===== INFORMATION PROVIDED =====

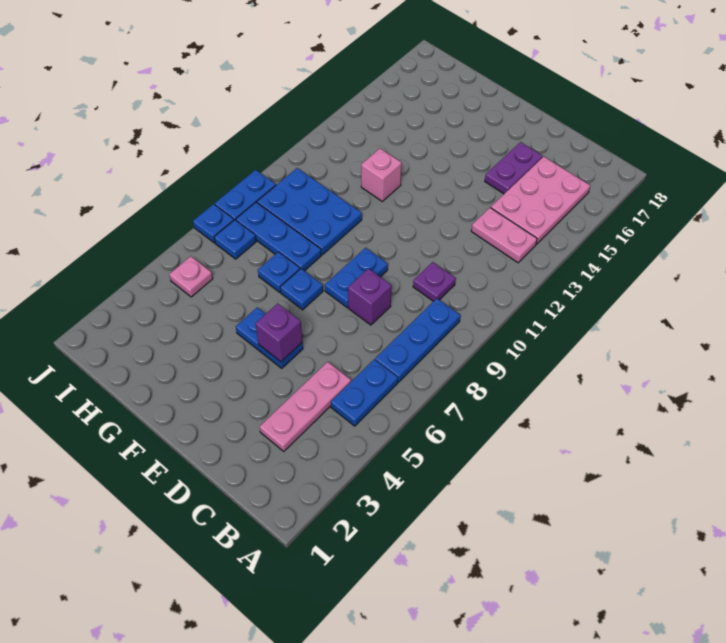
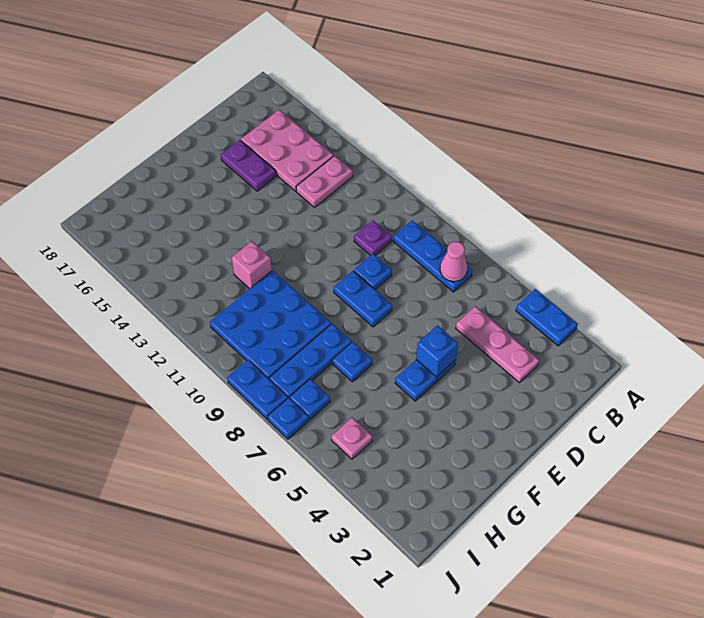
blue plate B5:B6 level 1 -> blue plate A3:A4 level 1
none -> pink cone B7 level 2
purple brick D8 level 1 -> none
purple brick E5 level 2 -> blue brick E5 level 2
blue plate F7 level 1 -> blue plate D9 level 1
blue plate G9:I10 level 1 -> blue plate G9:I11 level 1

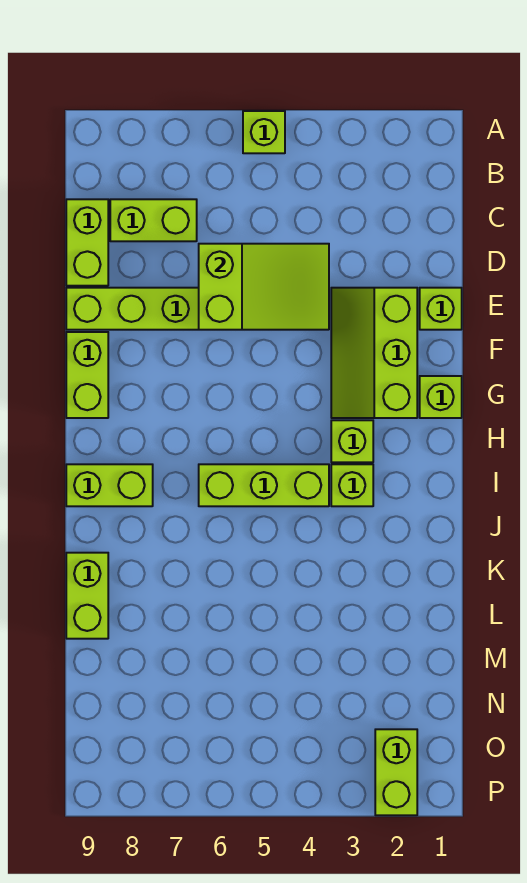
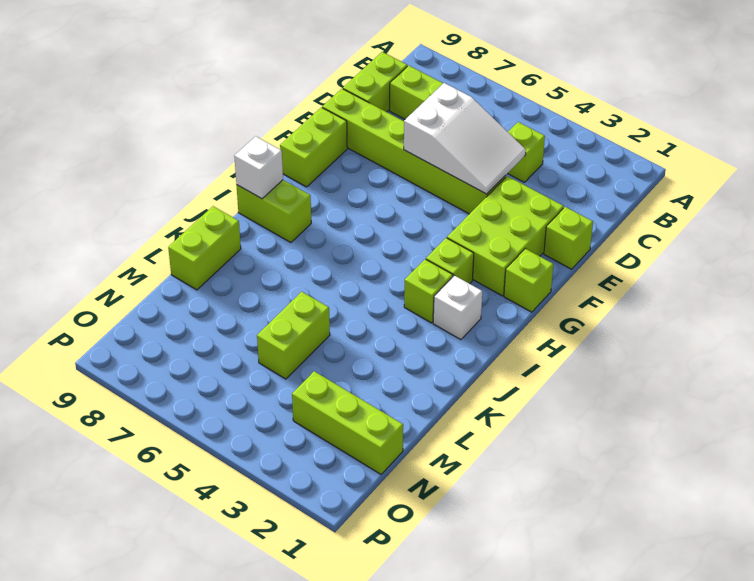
lime brick A5 level 1 -> lime brick C4 level 1
lime slope D4:E6 level 2 top 6 -> white slope D4:E6 level 2 top 6
lime slope E2:G3 level 1 top 2 -> lime brick E2:G3 level 1
none -> white brick I2 level 1
lime brick I4:I6 level 1 -> lime brick N1:N3 level 1
none -> white brick I9 level 2
lime brick O2:P2 level 1 -> lime brick L5:M5 level 1

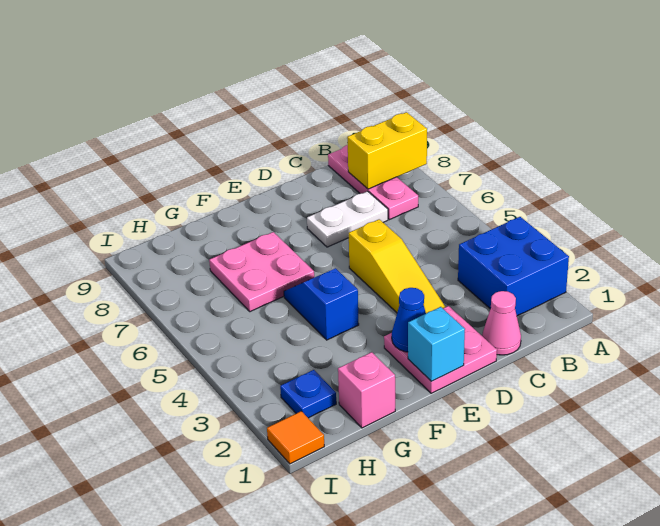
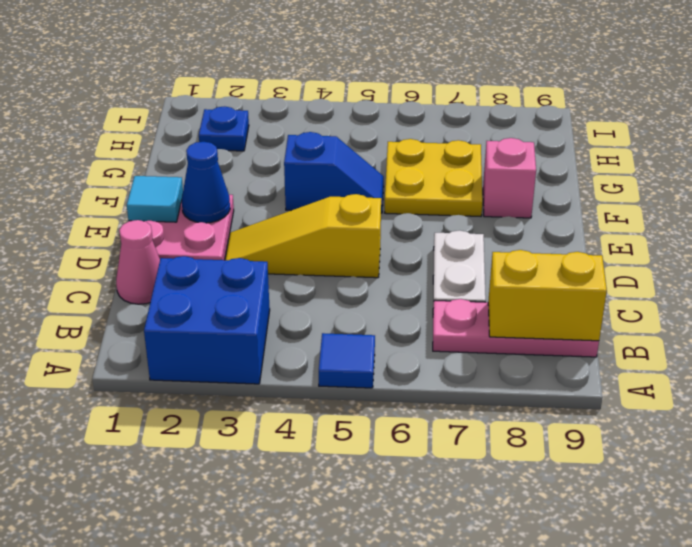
none -> blue tile A5 level 1
yellow brick A8:B8 level 2 -> yellow brick B8:B9 level 2
cyan brick E1 level 2 -> cyan tile E1 level 2
pink plate F6:G7 level 1 -> yellow plate F6:G7 level 1
pink brick G1 level 1 -> pink brick F8 level 1
orange tile I1 level 1 -> none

=====

• _PROBLEM TO SOLVE_
If a line above contains the string "white", count it, then give the total and nothing else.

• _WRITTEN REPLY_
3